TASK DIRECTIONS: Exact reproduction required: the lines below from the line with "T2: NPN 2N3904" to the line with "R8: 1.5k (+3V3, SIG9) -> 27k (+3V3, SIG9)", both ends included, and no others.

EXERCISE MATERIAL:
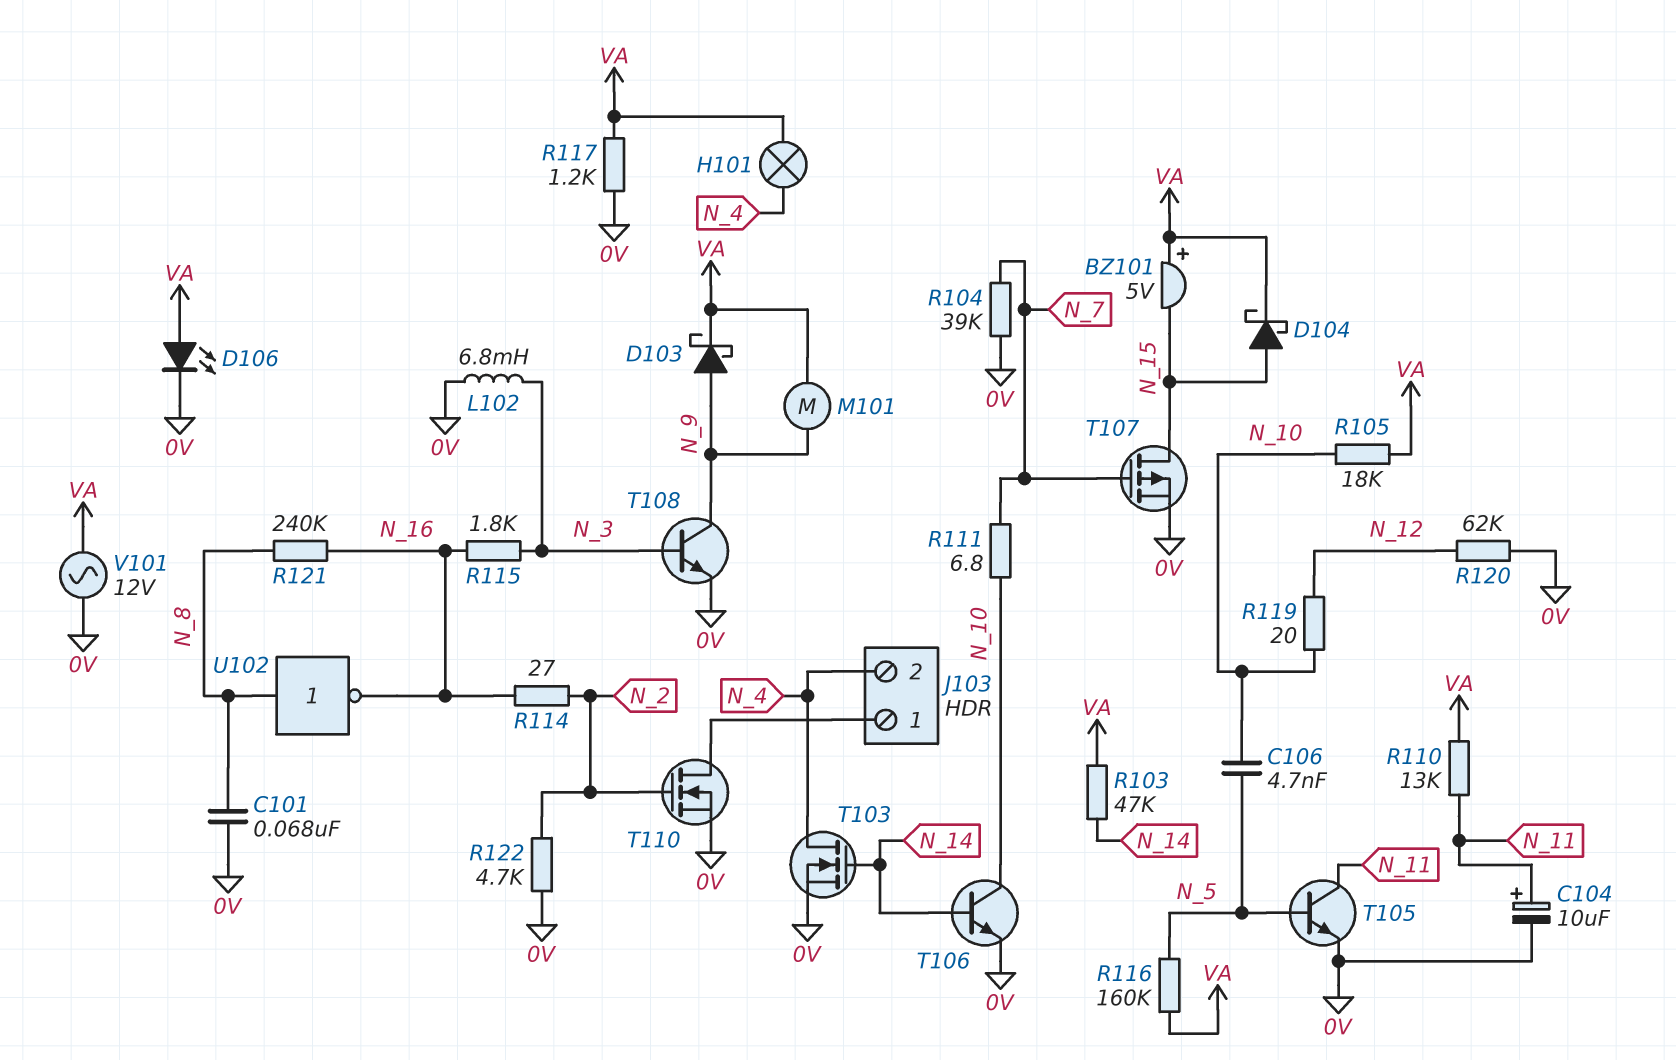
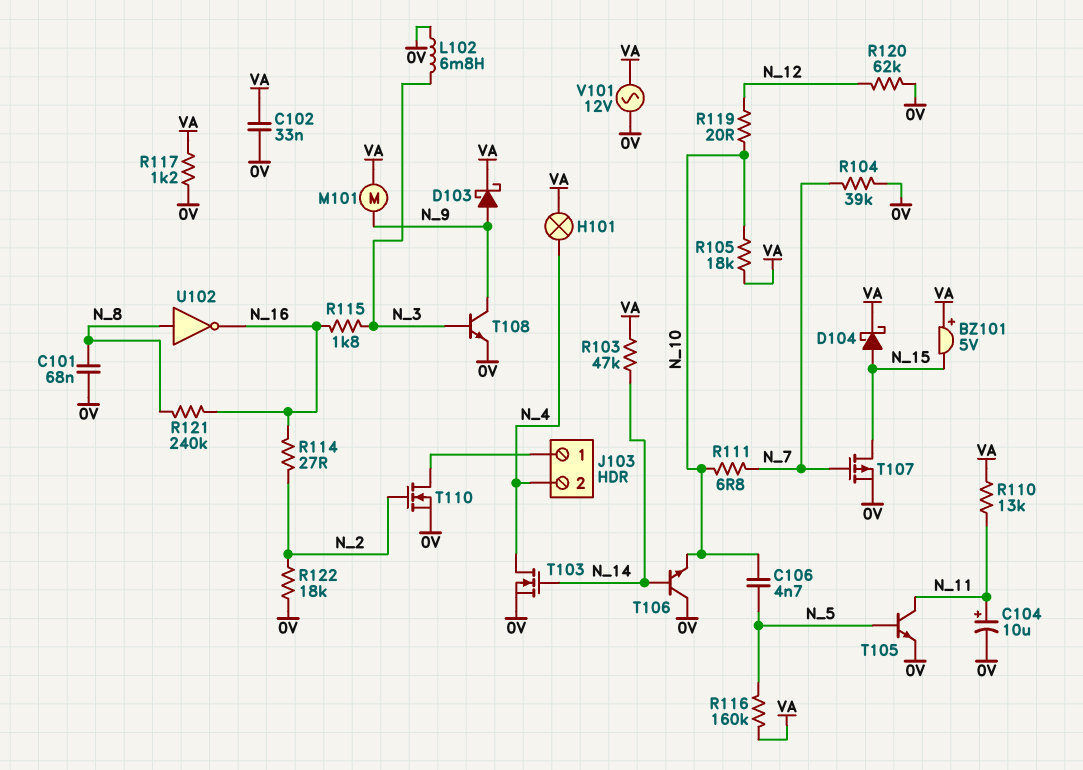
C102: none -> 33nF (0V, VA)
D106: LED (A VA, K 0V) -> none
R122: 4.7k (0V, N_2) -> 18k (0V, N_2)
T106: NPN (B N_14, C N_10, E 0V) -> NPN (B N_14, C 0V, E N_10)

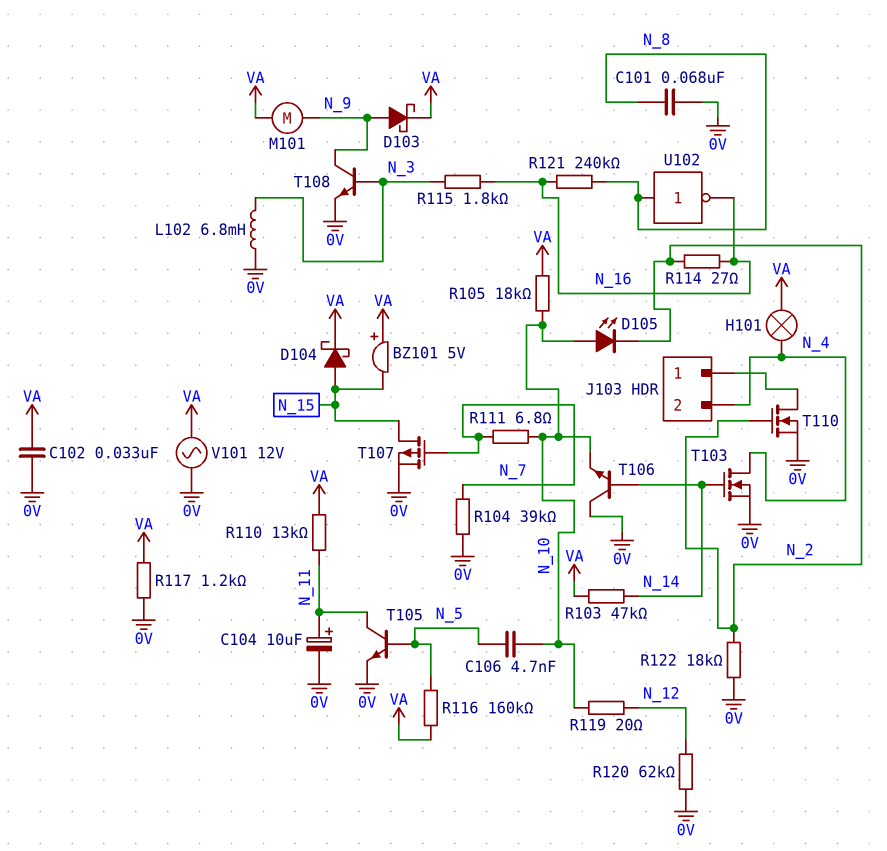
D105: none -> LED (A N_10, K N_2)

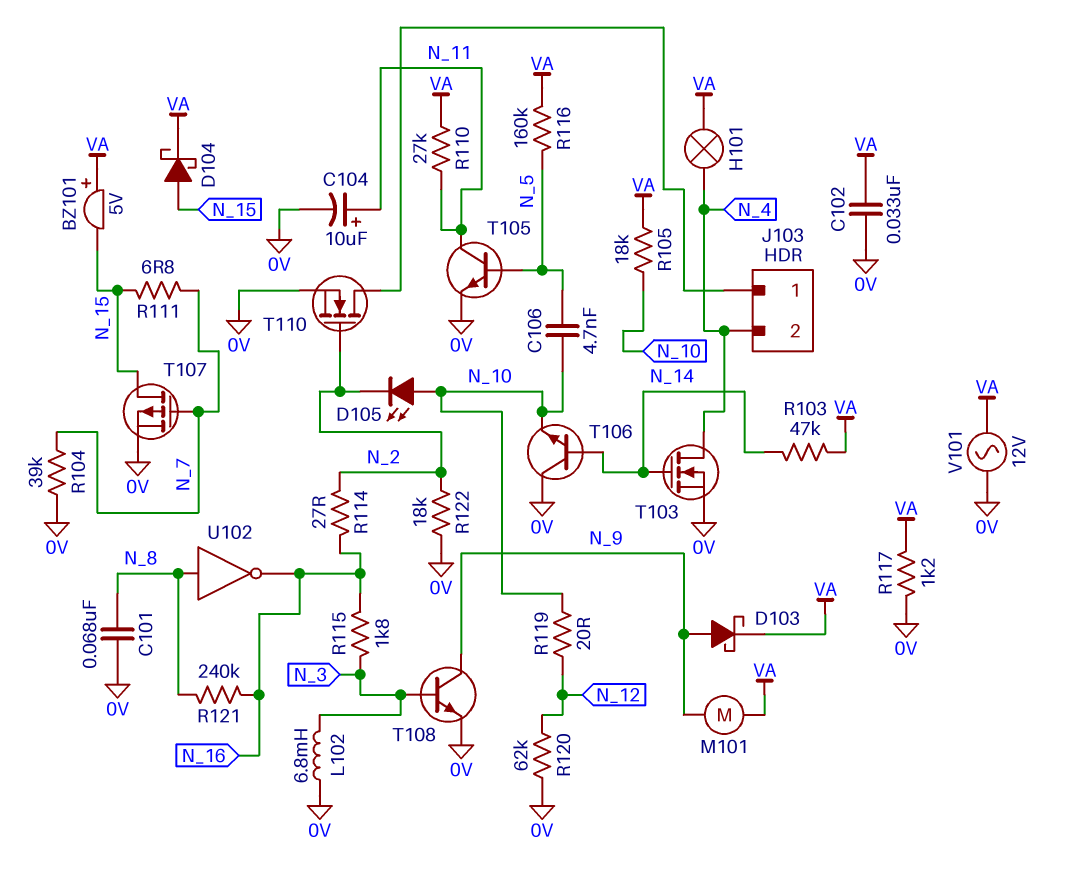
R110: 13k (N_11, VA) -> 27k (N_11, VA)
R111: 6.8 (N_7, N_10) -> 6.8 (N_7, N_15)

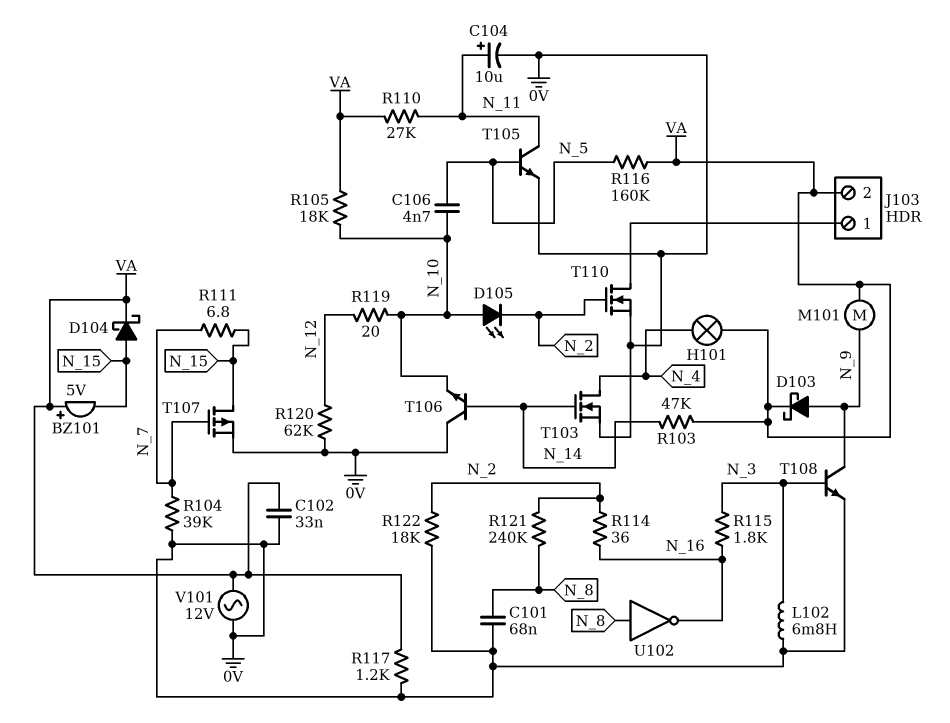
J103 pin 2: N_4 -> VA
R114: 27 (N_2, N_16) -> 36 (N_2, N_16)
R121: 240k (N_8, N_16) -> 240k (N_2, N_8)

---

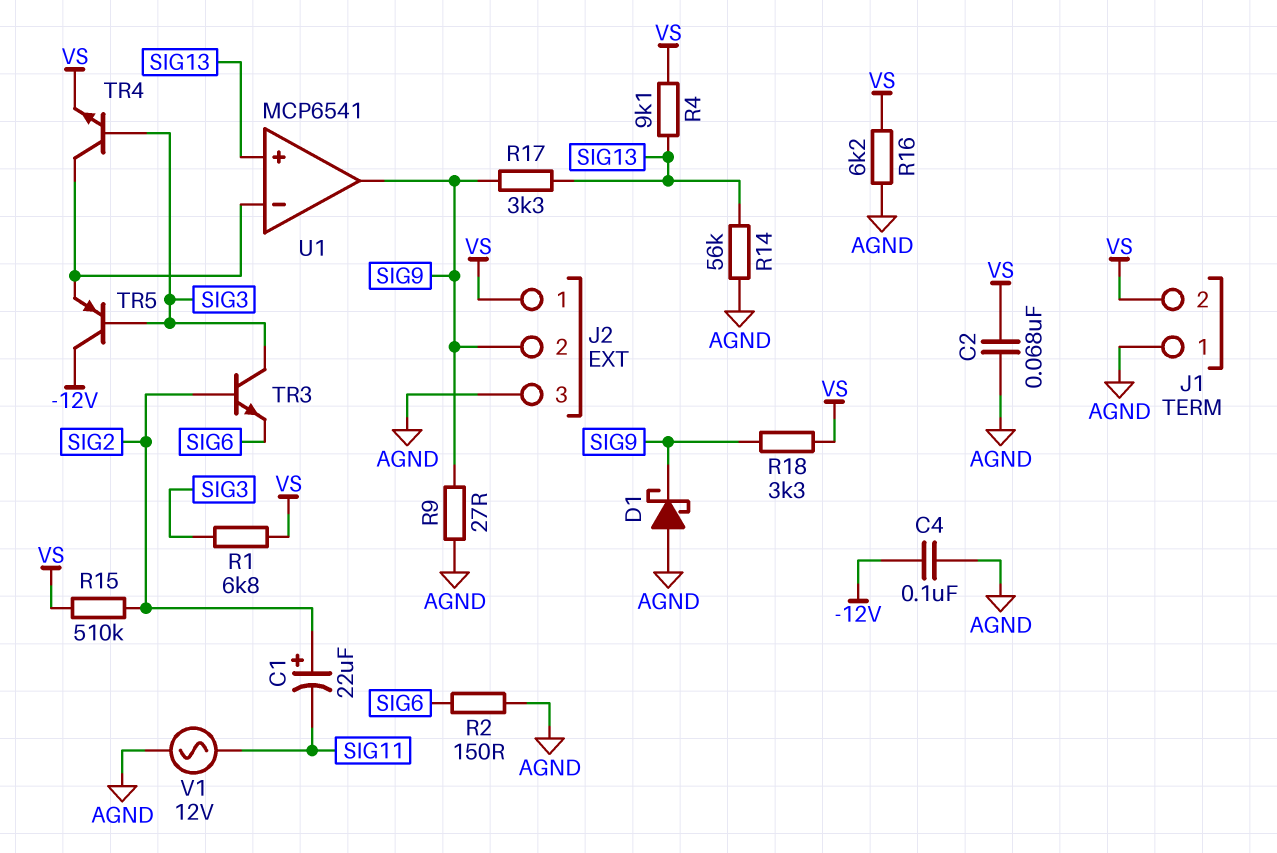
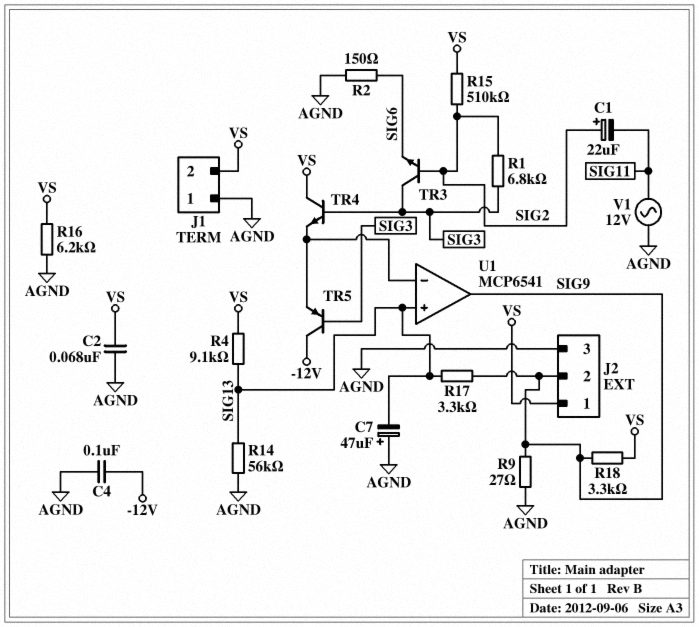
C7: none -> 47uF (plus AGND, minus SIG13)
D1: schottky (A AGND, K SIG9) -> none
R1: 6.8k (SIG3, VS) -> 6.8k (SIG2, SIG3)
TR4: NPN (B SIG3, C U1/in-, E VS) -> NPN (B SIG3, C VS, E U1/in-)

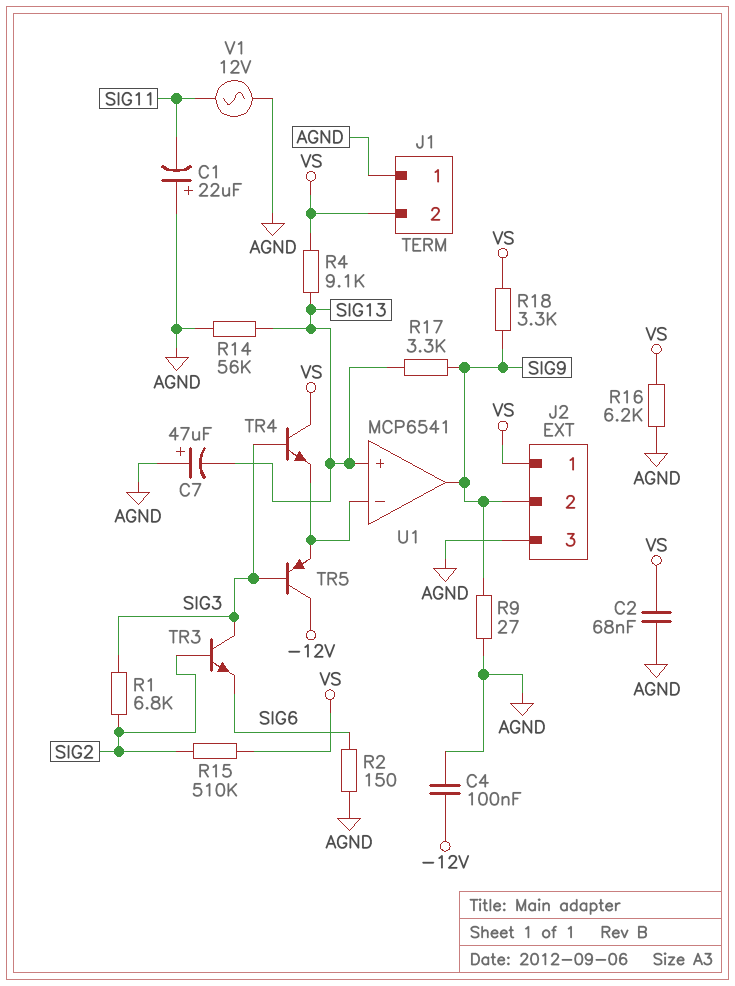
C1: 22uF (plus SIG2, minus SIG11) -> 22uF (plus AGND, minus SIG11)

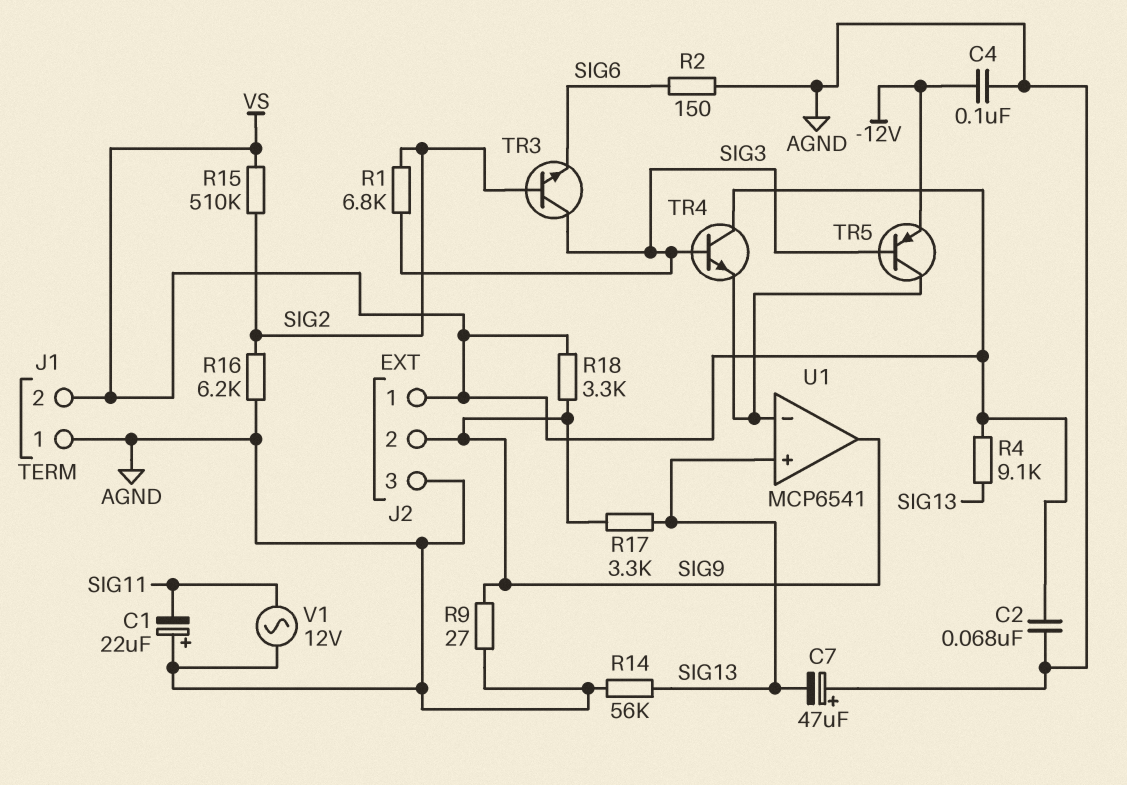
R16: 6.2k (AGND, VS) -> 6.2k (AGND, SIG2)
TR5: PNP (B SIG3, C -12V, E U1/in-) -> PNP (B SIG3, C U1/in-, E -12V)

==

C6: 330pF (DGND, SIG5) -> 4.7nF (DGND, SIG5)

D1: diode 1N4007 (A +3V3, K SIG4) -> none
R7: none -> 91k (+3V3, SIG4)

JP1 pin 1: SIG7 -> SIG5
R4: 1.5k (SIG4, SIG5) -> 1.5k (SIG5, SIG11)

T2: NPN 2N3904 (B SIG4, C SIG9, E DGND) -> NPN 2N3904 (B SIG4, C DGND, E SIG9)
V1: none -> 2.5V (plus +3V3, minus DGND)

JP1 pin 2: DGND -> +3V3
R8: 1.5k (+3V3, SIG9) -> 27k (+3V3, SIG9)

RESPONSE TO THIS EXERCISE:
T2: NPN 2N3904 (B SIG4, C SIG9, E DGND) -> NPN 2N3904 (B SIG4, C DGND, E SIG9)
V1: none -> 2.5V (plus +3V3, minus DGND)

JP1 pin 2: DGND -> +3V3
R8: 1.5k (+3V3, SIG9) -> 27k (+3V3, SIG9)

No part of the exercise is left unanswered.